Segment Open

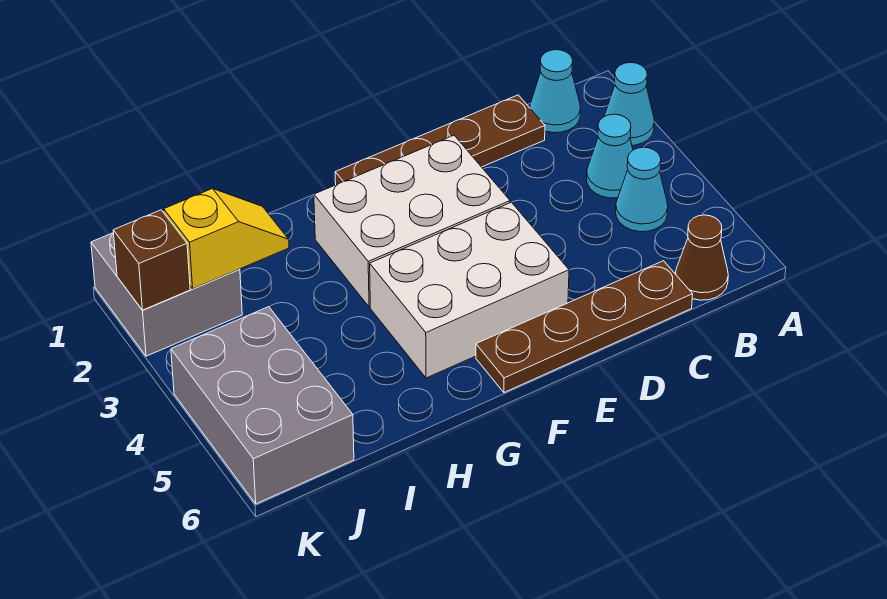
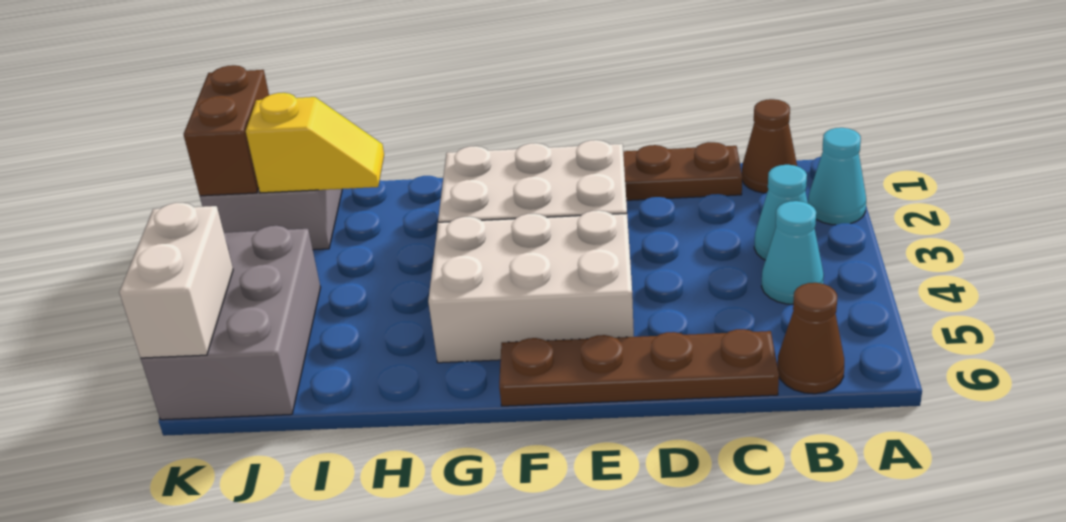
cyan cone B1 level 1 -> brown cone B1 level 1
brown brick K2 level 2 -> brown brick K1:K2 level 2
none -> white brick K5:K6 level 2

Segment Closed

» **Exercise prompt**
Return, from the data above, each line in which the string "brown" appears.

» **Reply**
cyan cone B1 level 1 -> brown cone B1 level 1
brown brick K2 level 2 -> brown brick K1:K2 level 2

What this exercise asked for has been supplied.